• GIVEN INSTRUCTION: In the lines from the first one up to and including the line with "Section [118, 90]", swap "word" for "term" and repeat those lines with nothing else changed.

• DATA LISTING:
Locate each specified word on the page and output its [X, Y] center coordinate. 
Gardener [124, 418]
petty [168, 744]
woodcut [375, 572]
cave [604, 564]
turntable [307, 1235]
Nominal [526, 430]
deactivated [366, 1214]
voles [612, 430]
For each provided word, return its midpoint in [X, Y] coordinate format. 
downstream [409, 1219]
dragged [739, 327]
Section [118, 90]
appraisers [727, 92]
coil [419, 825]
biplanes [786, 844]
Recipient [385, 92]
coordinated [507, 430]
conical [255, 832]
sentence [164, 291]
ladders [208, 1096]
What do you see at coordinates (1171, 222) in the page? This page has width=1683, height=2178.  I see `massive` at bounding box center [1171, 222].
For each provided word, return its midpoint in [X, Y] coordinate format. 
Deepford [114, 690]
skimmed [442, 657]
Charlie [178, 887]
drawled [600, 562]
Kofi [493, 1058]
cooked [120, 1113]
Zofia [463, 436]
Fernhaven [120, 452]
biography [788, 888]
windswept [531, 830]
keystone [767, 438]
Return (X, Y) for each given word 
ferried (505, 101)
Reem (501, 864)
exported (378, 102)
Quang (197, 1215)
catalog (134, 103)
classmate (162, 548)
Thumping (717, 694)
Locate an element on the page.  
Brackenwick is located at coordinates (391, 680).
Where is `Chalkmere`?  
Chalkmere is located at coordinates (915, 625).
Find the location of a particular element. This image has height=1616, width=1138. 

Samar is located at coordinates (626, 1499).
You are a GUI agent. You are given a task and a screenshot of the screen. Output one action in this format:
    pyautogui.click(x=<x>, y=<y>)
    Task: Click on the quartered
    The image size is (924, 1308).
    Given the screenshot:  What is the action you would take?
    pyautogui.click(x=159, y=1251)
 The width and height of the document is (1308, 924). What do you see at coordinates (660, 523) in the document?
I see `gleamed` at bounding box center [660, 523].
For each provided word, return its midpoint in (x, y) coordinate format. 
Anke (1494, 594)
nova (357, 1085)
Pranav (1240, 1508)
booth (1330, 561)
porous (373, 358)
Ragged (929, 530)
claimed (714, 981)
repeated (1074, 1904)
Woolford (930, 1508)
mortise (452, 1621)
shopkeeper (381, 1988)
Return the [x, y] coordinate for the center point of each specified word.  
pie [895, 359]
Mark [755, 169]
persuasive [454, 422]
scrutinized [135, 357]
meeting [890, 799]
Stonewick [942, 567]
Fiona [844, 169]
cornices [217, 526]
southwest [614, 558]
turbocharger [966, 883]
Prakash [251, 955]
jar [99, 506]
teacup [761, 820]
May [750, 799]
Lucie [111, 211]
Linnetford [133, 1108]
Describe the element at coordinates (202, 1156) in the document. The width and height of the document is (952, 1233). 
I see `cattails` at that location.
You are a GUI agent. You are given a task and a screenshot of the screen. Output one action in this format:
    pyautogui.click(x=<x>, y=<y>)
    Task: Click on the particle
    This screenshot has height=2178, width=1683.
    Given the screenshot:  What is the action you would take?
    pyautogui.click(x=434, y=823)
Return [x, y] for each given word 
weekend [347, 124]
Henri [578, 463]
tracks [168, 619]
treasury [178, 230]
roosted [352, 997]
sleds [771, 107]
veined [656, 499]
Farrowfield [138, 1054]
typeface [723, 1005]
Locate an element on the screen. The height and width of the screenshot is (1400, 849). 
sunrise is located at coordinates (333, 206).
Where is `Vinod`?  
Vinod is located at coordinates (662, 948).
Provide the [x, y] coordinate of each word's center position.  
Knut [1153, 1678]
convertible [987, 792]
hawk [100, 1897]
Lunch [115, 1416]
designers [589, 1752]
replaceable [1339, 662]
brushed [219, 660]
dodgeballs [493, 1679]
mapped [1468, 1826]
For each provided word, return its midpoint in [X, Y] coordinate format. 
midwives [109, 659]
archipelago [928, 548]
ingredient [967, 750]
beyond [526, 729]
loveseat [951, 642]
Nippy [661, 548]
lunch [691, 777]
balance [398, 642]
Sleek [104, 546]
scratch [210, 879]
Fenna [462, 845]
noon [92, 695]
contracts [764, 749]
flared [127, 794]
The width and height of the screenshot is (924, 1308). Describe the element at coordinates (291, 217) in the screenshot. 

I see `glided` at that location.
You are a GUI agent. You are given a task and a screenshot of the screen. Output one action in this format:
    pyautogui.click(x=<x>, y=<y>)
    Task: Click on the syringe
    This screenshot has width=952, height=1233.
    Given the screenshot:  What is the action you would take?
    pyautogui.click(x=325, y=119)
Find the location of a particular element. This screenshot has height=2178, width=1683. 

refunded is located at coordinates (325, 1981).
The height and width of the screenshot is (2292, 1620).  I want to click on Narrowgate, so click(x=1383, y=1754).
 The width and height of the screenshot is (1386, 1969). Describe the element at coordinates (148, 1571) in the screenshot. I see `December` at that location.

• WRITTEN ANSWER:
Locate each specified term on the page and output its [X, Y] center coordinate. 
Gardener [124, 418]
petty [168, 744]
woodcut [375, 572]
cave [604, 564]
turntable [307, 1235]
Nominal [526, 430]
deactivated [366, 1214]
voles [612, 430]
For each provided term, return its midpoint in [X, Y] coordinate format. 
downstream [409, 1219]
dragged [739, 327]
Section [118, 90]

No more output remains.